## Problem description
Since the copy must hold text only, transcribe the data below exactly and omit the images.

Items listed in a dataset:
=-=-=-=-=

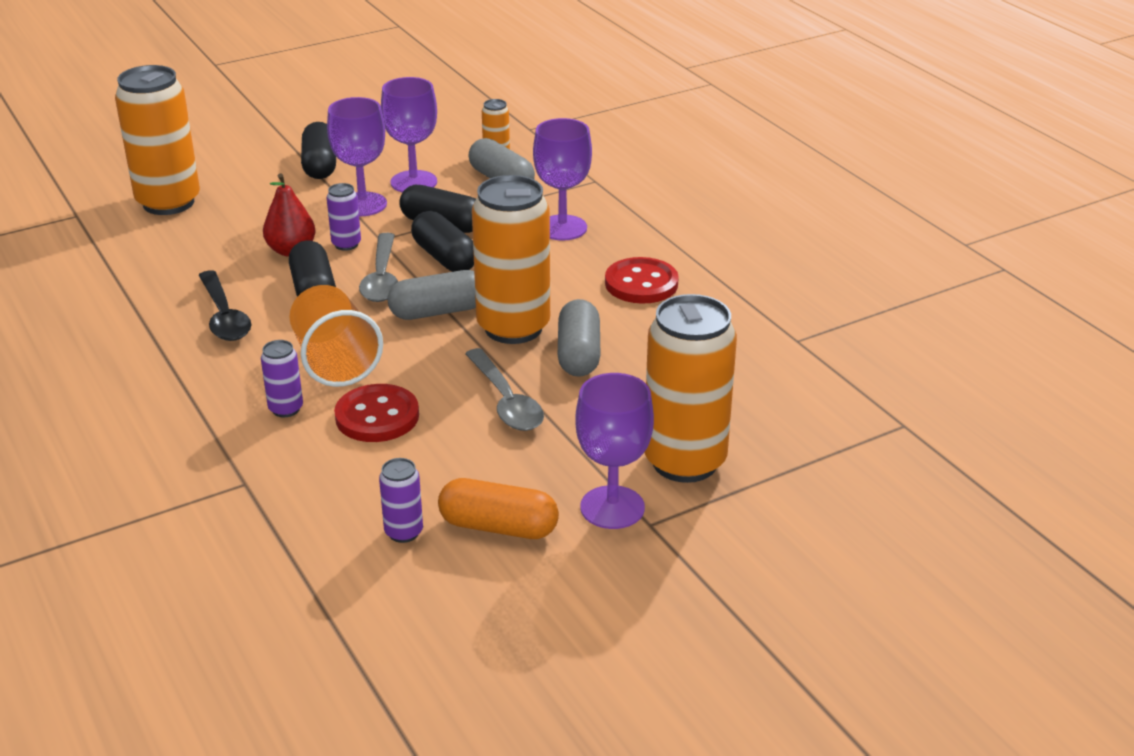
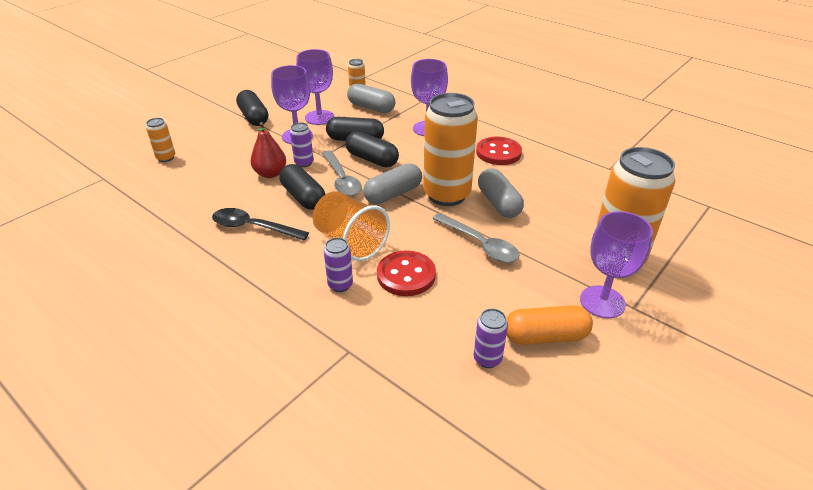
camera: 20 degrees left, 5 degrees up
(168, 202) = (166, 158): orange can -> orange can, size x0.44
(224, 316) = (253, 227): black spoon -> black spoon turned 150 degrees clockwise

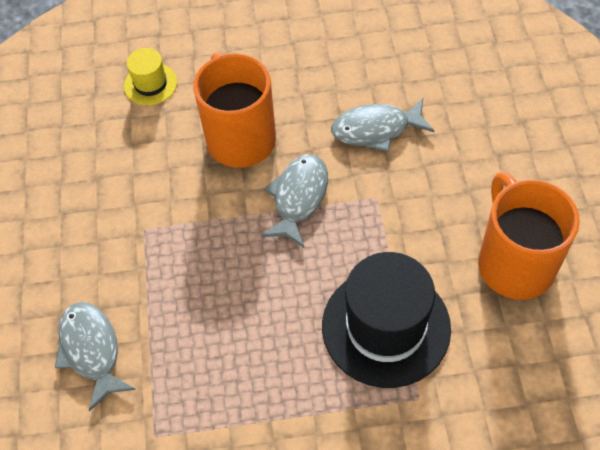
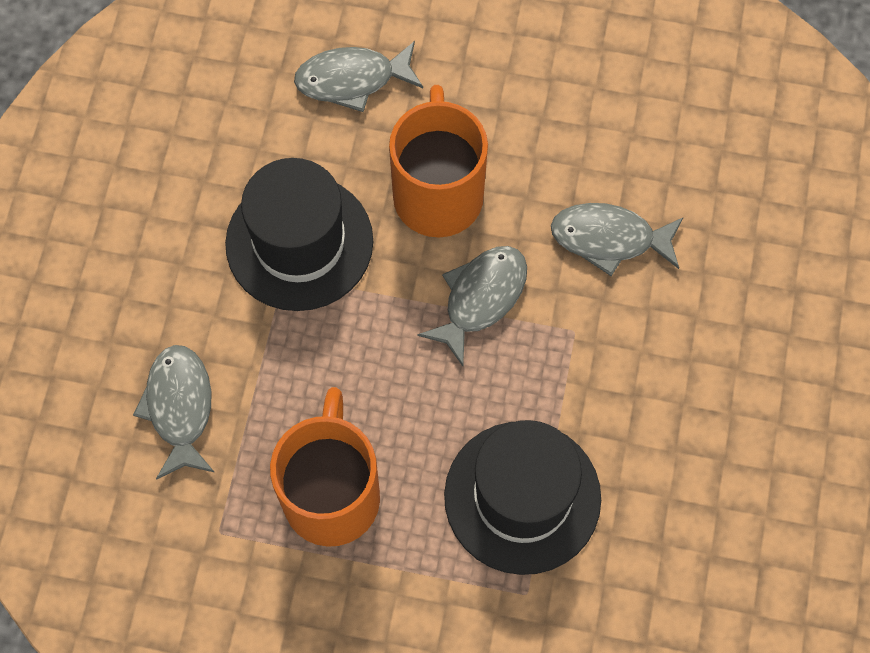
camera: 15 degrees right, 10 degrees up
(148, 202) = (299, 242): none -> black hat
(150, 84) = (352, 79): yellow hat -> grey fish
(514, 263) = (705, 472): orange mug -> orange mug (332, 494)

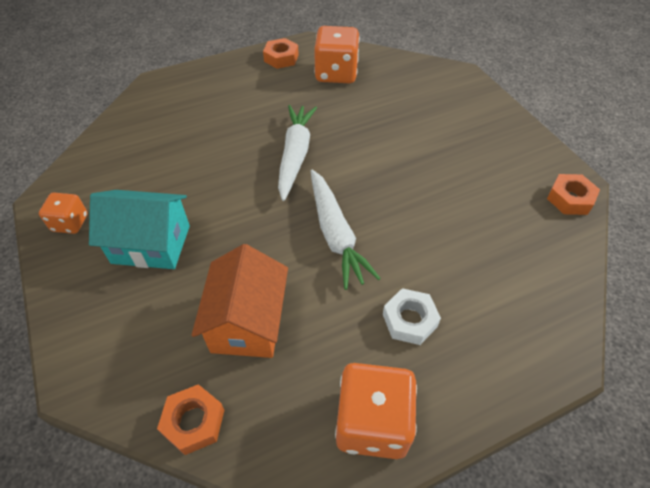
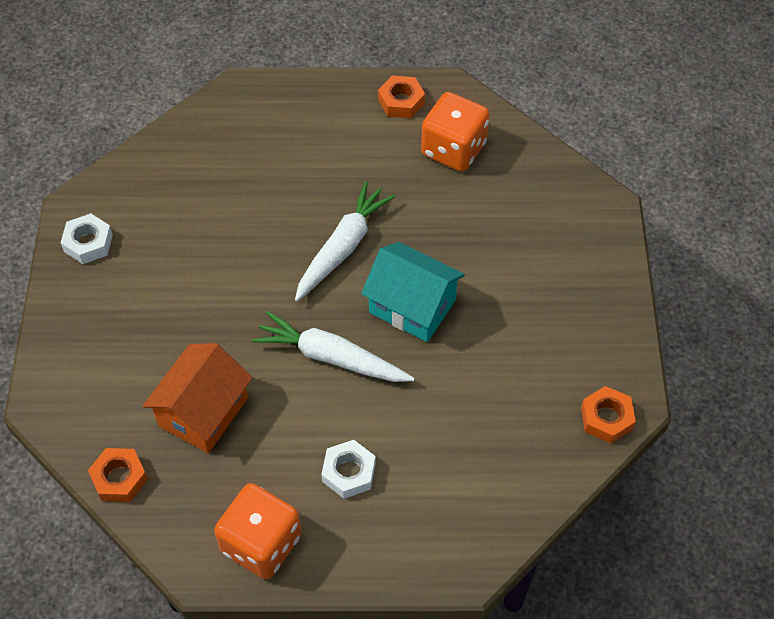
camera: 25 degrees right, 5 degrees up
(70, 223) = (88, 243): orange dice -> white nut
(151, 244) = (152, 297): turquoise house -> turquoise house (412, 306)
(335, 234) = (331, 357): white carrot -> white carrot turned 105 degrees clockwise

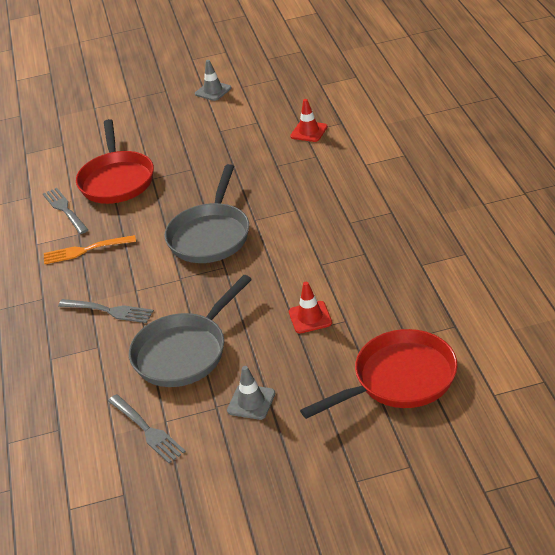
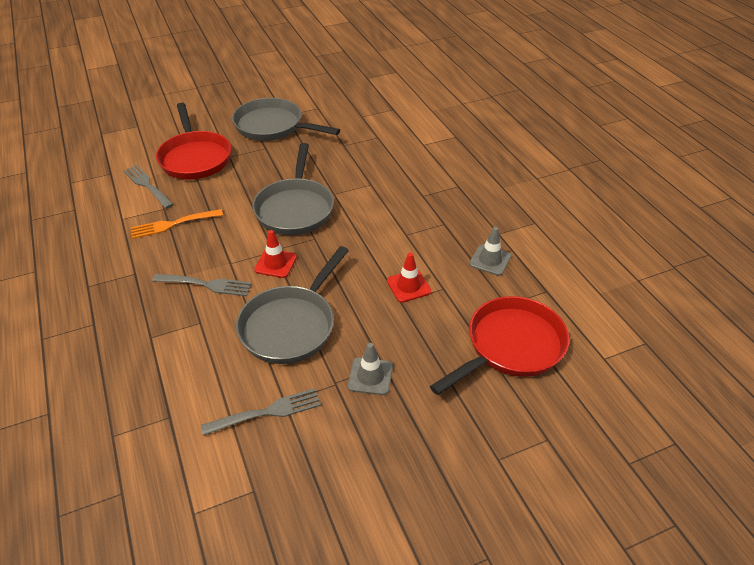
camera: 15 degrees left, 5 degrees up
(146, 430) = (266, 413): grey fork -> grey fork turned 60 degrees counterclockwise
(204, 144) = (273, 126): none -> grey pan
(213, 91) = (272, 81): grey traffic cone -> grey traffic cone (490, 260)
(309, 132) = (366, 116): red traffic cone -> red traffic cone (275, 263)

=-=-=-=-=

## Answer area
camera: 20 degrees left, 5 degrees up
(168, 202) = (166, 158): orange can -> orange can, size x0.44
(224, 316) = (253, 227): black spoon -> black spoon turned 150 degrees clockwise

camera: 15 degrees right, 10 degrees up
(148, 202) = (299, 242): none -> black hat
(150, 84) = (352, 79): yellow hat -> grey fish
(514, 263) = (705, 472): orange mug -> orange mug (332, 494)

camera: 25 degrees right, 5 degrees up
(70, 223) = (88, 243): orange dice -> white nut
(151, 244) = (152, 297): turquoise house -> turquoise house (412, 306)
(335, 234) = (331, 357): white carrot -> white carrot turned 105 degrees clockwise

camera: 15 degrees left, 5 degrees up
(146, 430) = (266, 413): grey fork -> grey fork turned 60 degrees counterclockwise
(204, 144) = (273, 126): none -> grey pan
(213, 91) = (272, 81): grey traffic cone -> grey traffic cone (490, 260)
(309, 132) = (366, 116): red traffic cone -> red traffic cone (275, 263)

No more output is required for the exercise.